[SOURCE MATERIAL Boundary: Start]

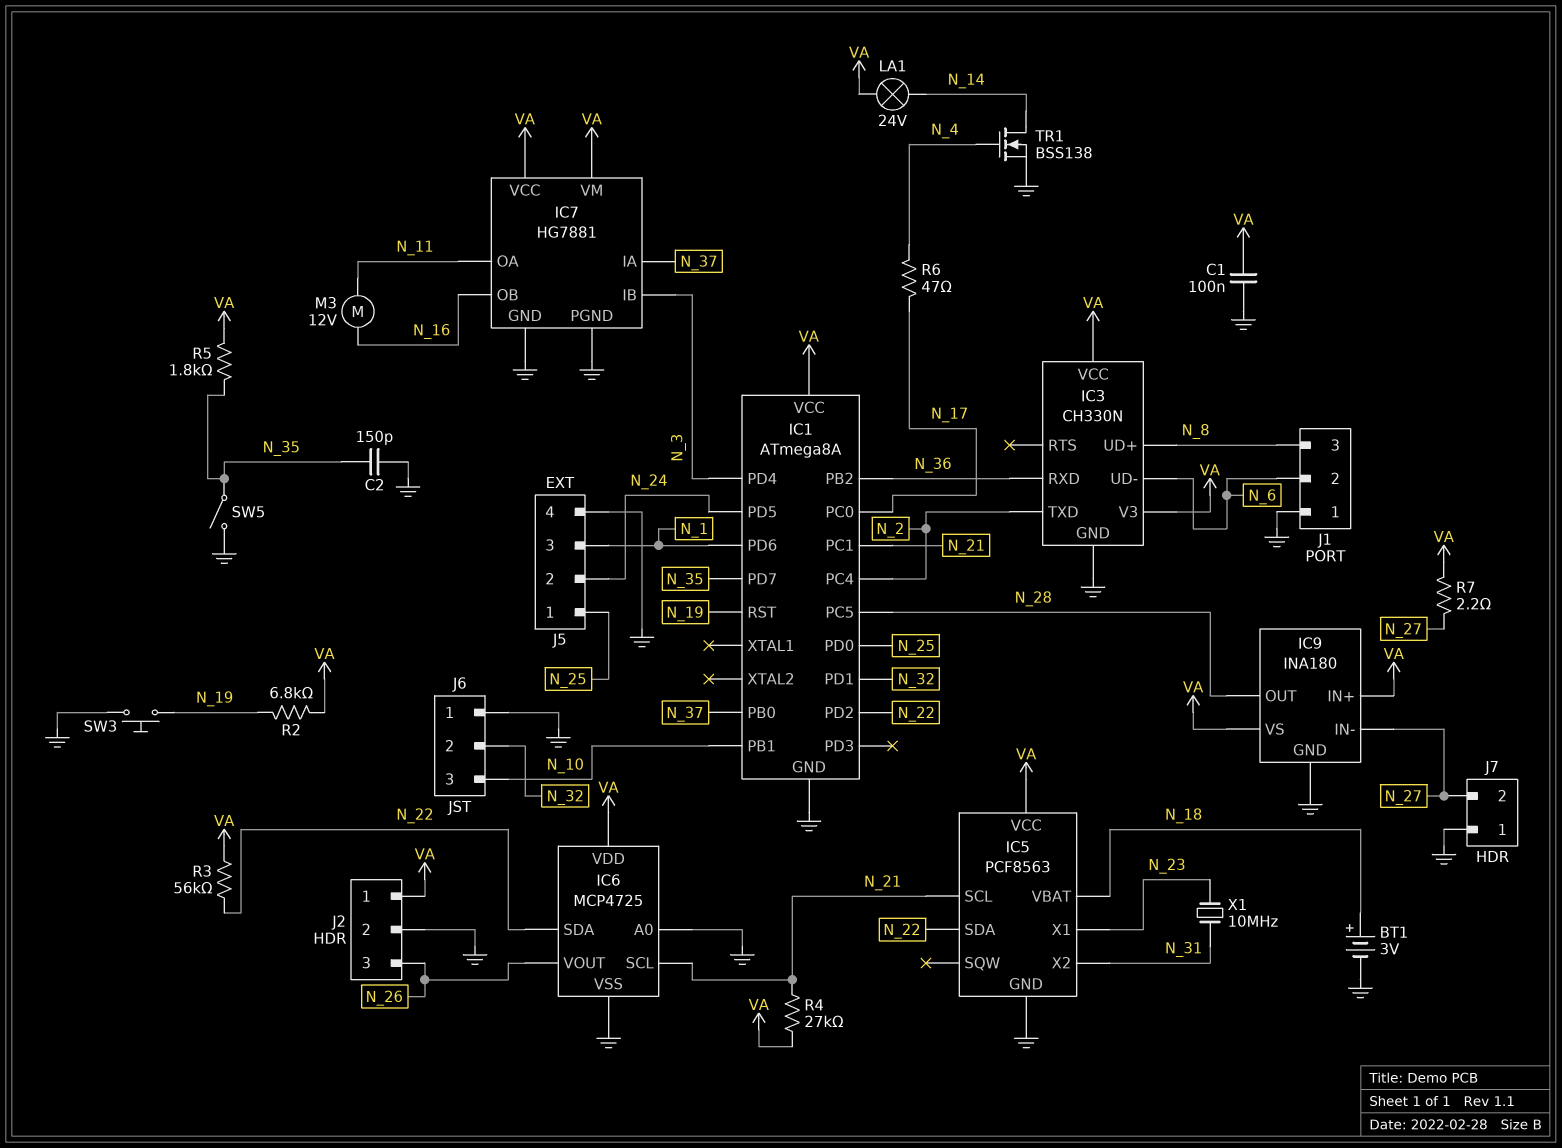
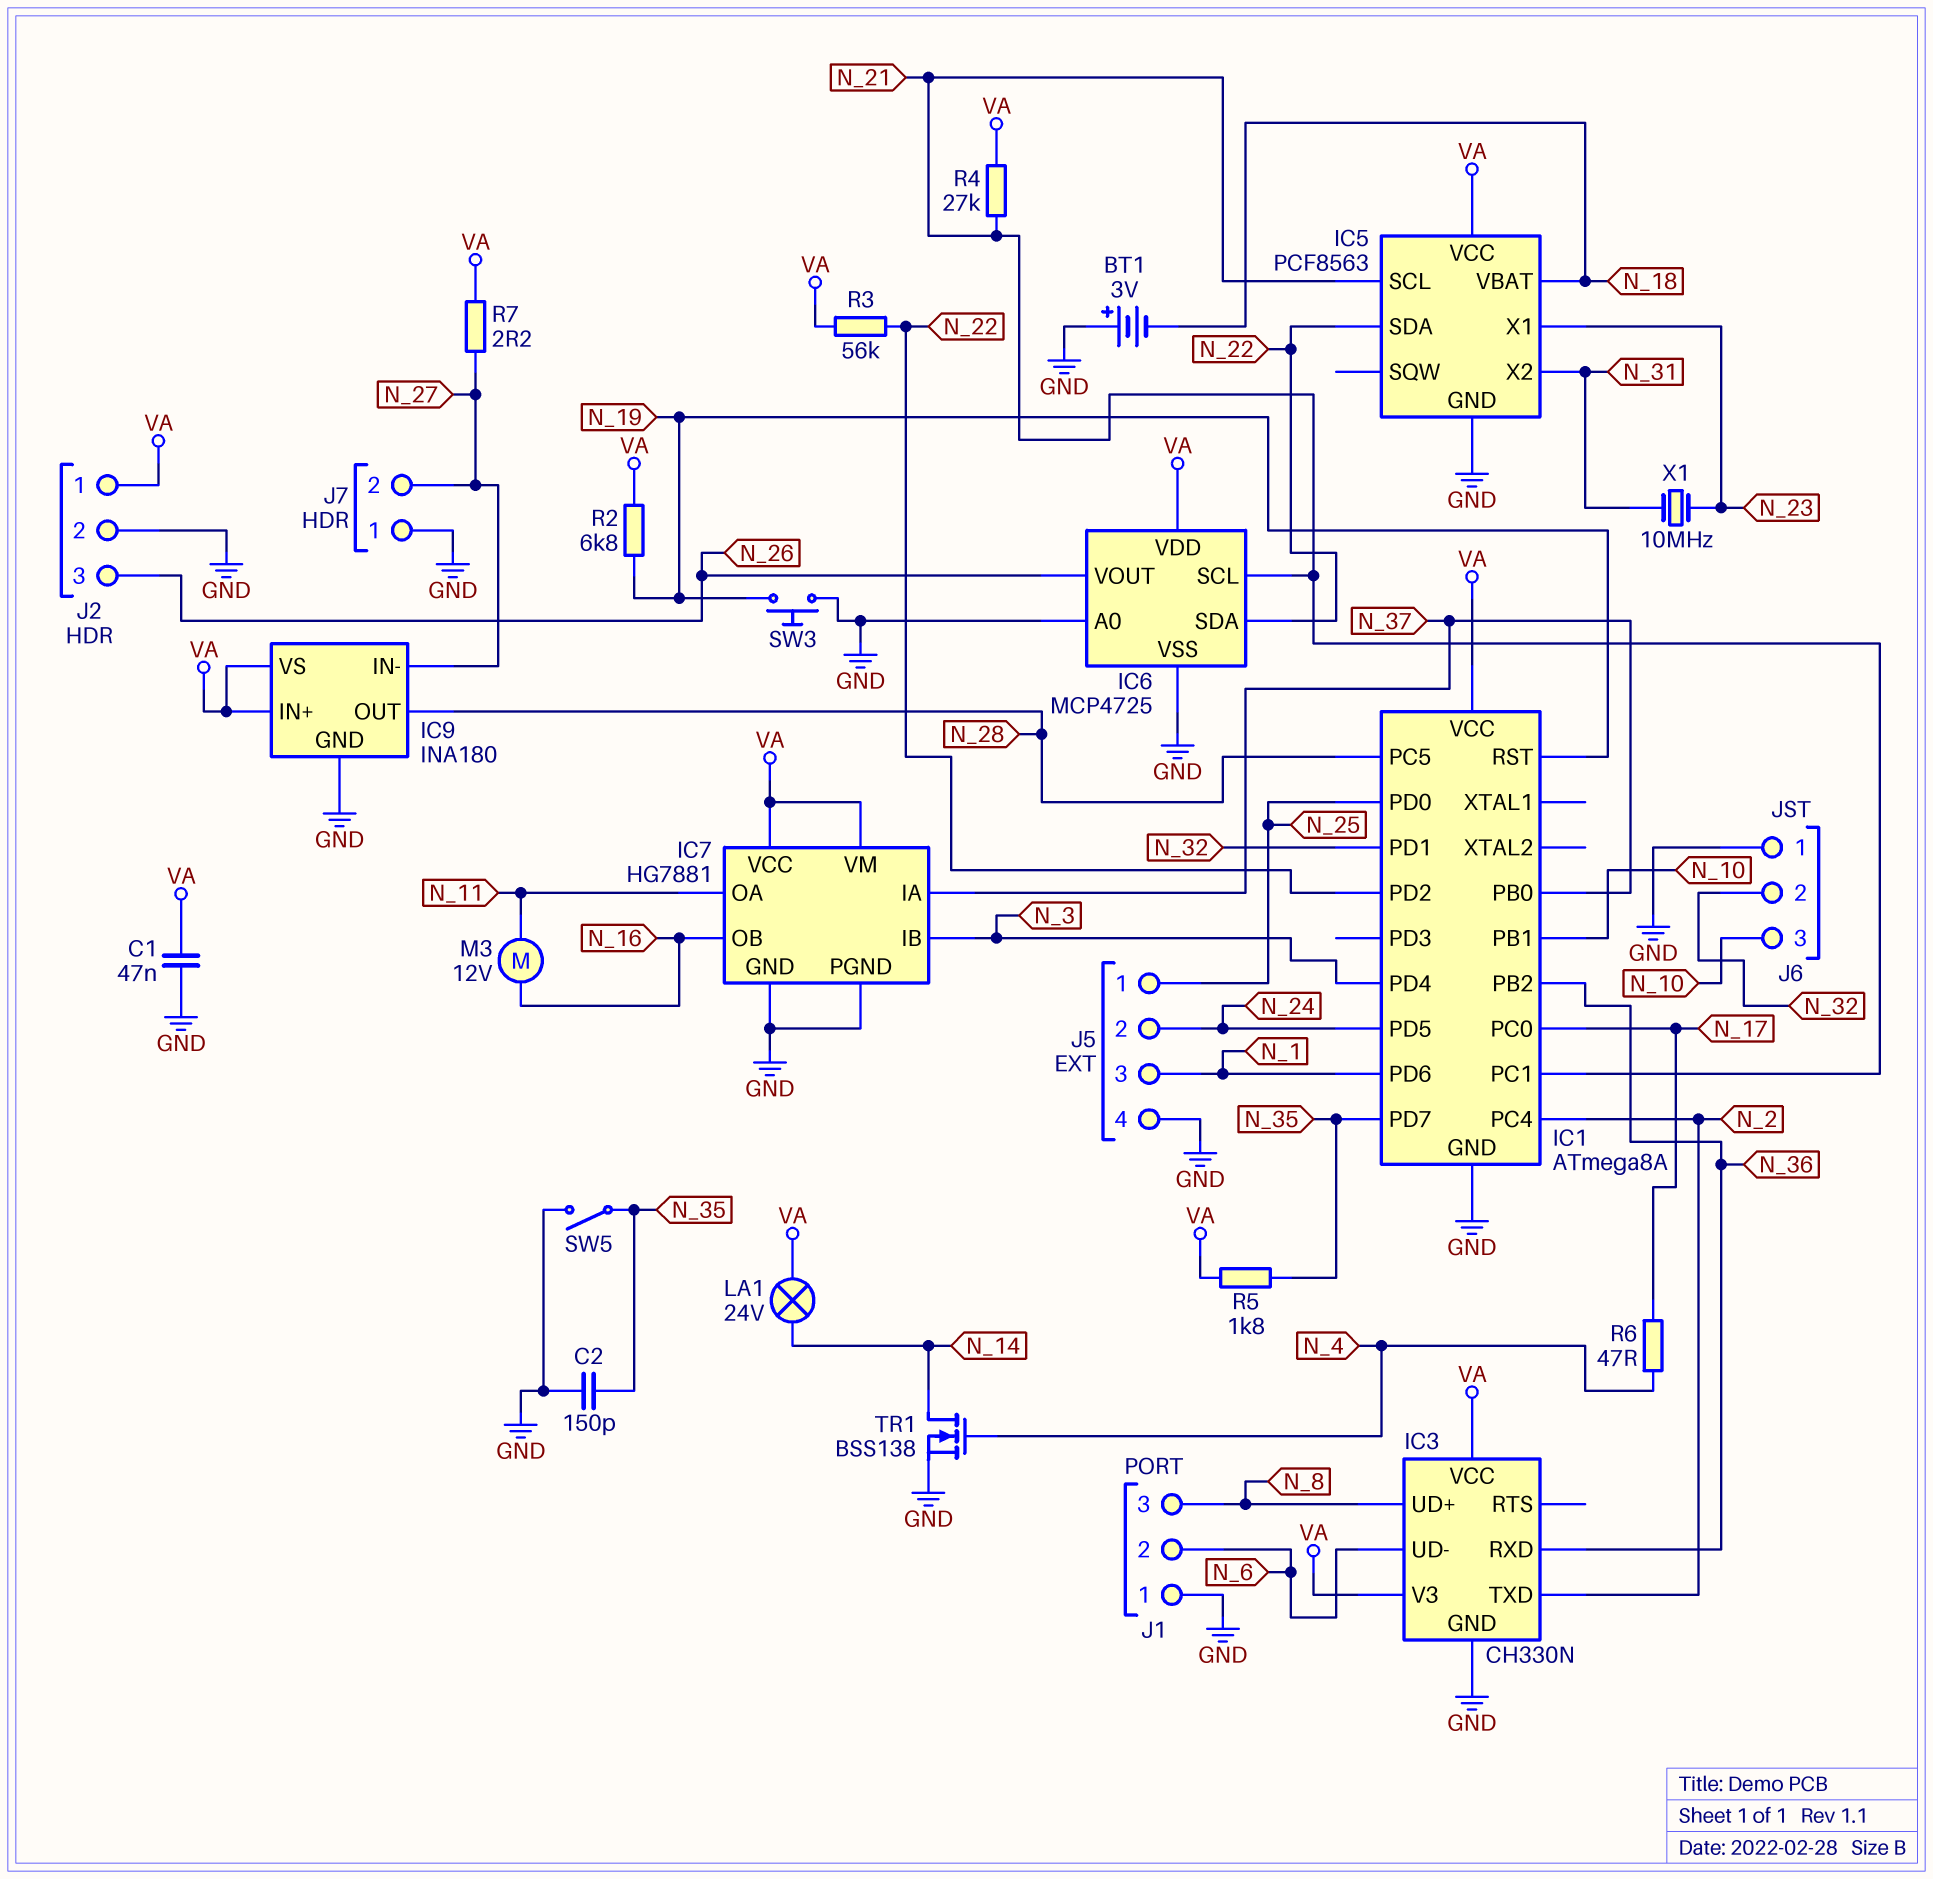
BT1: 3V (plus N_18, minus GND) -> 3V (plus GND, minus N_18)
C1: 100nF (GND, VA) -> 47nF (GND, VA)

[SOURCE MATERIAL Boundary: End]
[SOURCE MATERIAL Boundary: Start]

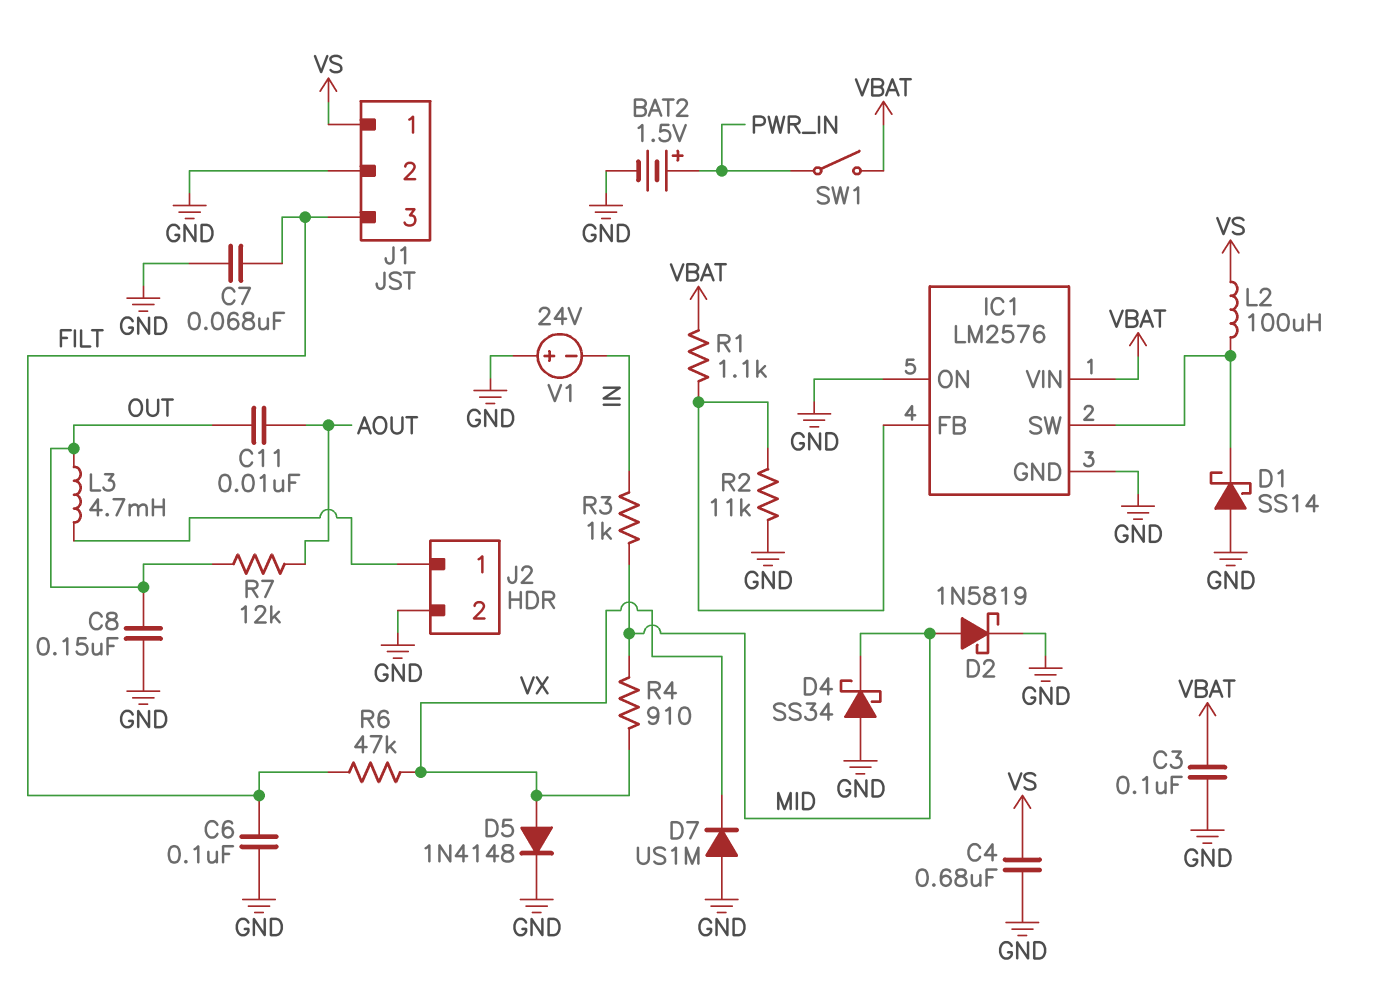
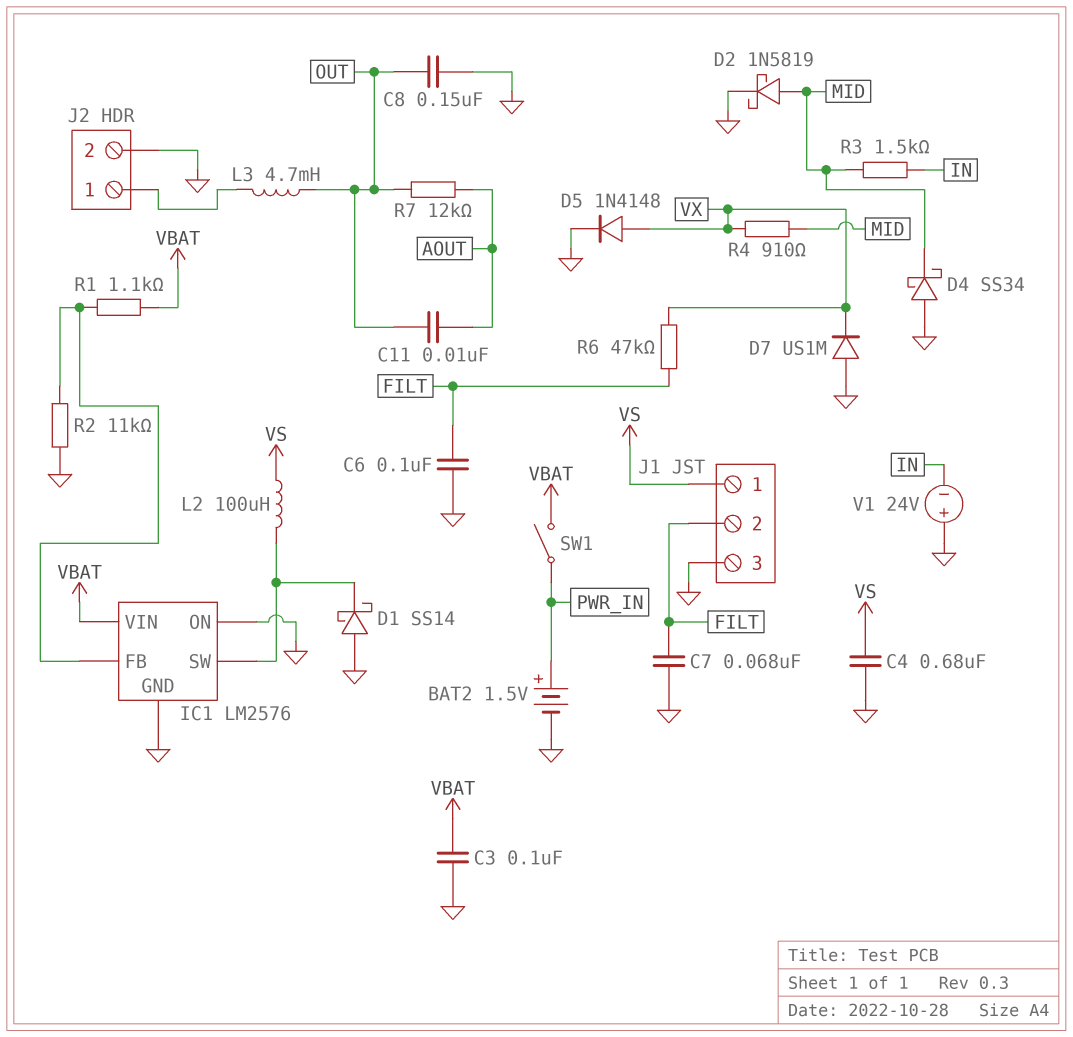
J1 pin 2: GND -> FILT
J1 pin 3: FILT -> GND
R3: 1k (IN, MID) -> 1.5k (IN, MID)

[SOURCE MATERIAL Boundary: End]

WHAT YOU SHOULD DO
Reproduce exactly the lines of the records above from the one with "BT1: 3V (plus" to the one with "C1: 100nF (GND, VA) -> 47nF (GND, VA)", both included, and leave out everything else.

OUTPUT FOR THIS EXERCISE
BT1: 3V (plus N_18, minus GND) -> 3V (plus GND, minus N_18)
C1: 100nF (GND, VA) -> 47nF (GND, VA)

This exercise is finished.